# DIRECTIONS FOR THIS TASK
All the data should be repeated exactly. Any image in it is left out.

[Records from a collection]
******************************
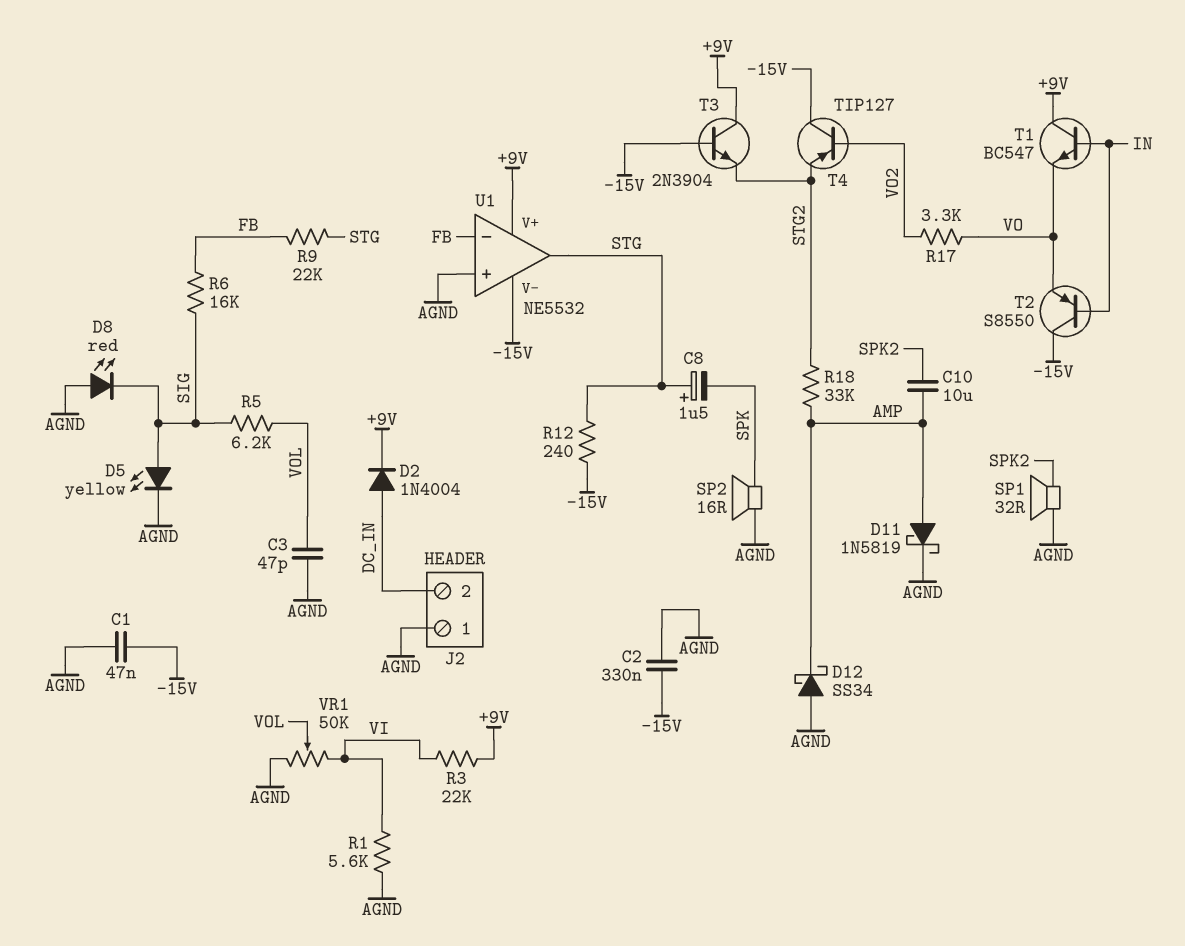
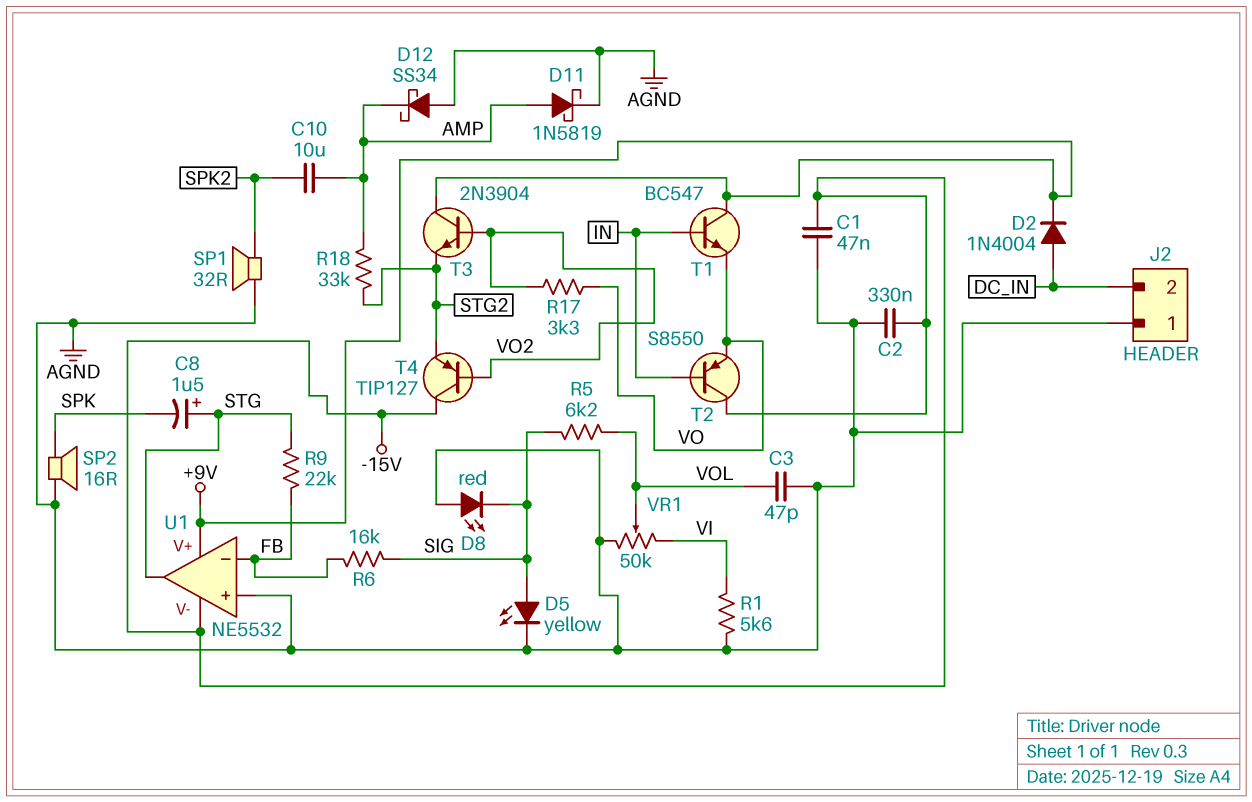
R3: 22k (+9V, VI) -> none
R12: 240 (-15V, STG) -> none
T3: NPN 2N3904 (B -15V, C +9V, E STG2) -> NPN 2N3904 (B VO2, C +9V, E STG2)

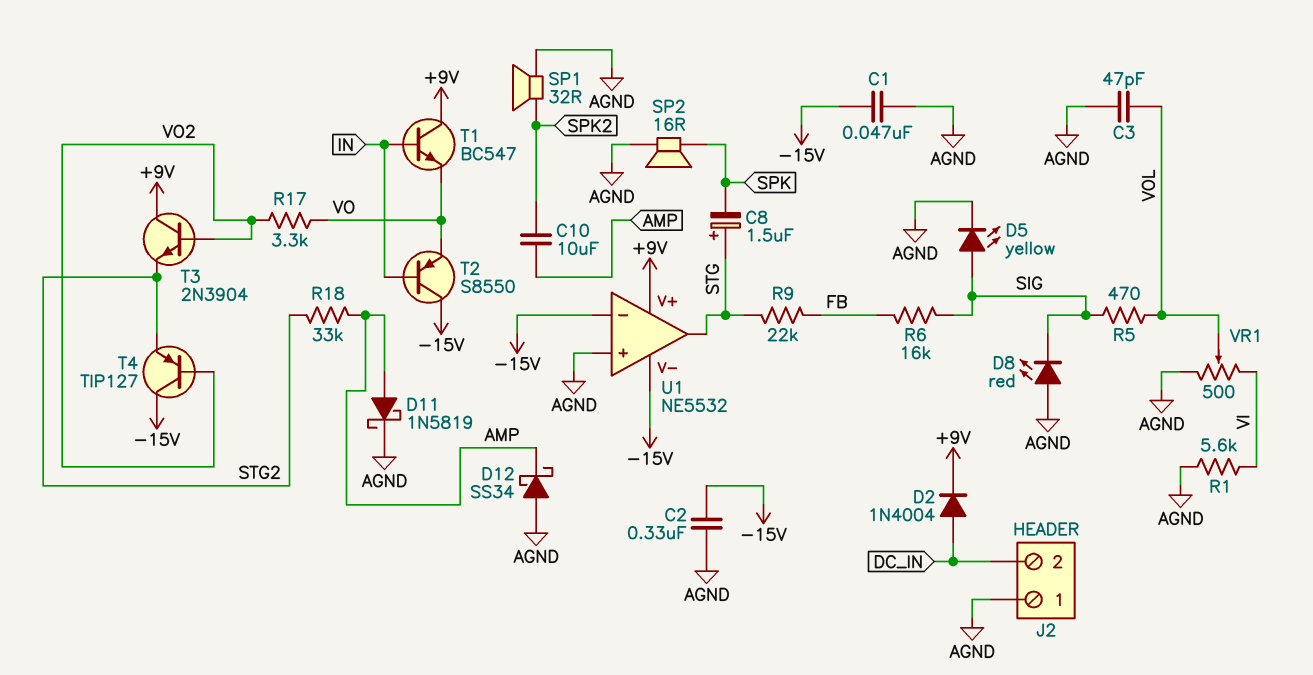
R5: 6.2k (SIG, VOL) -> 470 (SIG, VOL)
U1 pin in-: FB -> -15V
VR1: 50k (AGND, VI, wiper VOL) -> 500 (AGND, VI, wiper VOL)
******************************
# ANSWER TO THE PROBLEM
R3: 22k (+9V, VI) -> none
R12: 240 (-15V, STG) -> none
T3: NPN 2N3904 (B -15V, C +9V, E STG2) -> NPN 2N3904 (B VO2, C +9V, E STG2)

R5: 6.2k (SIG, VOL) -> 470 (SIG, VOL)
U1 pin in-: FB -> -15V
VR1: 50k (AGND, VI, wiper VOL) -> 500 (AGND, VI, wiper VOL)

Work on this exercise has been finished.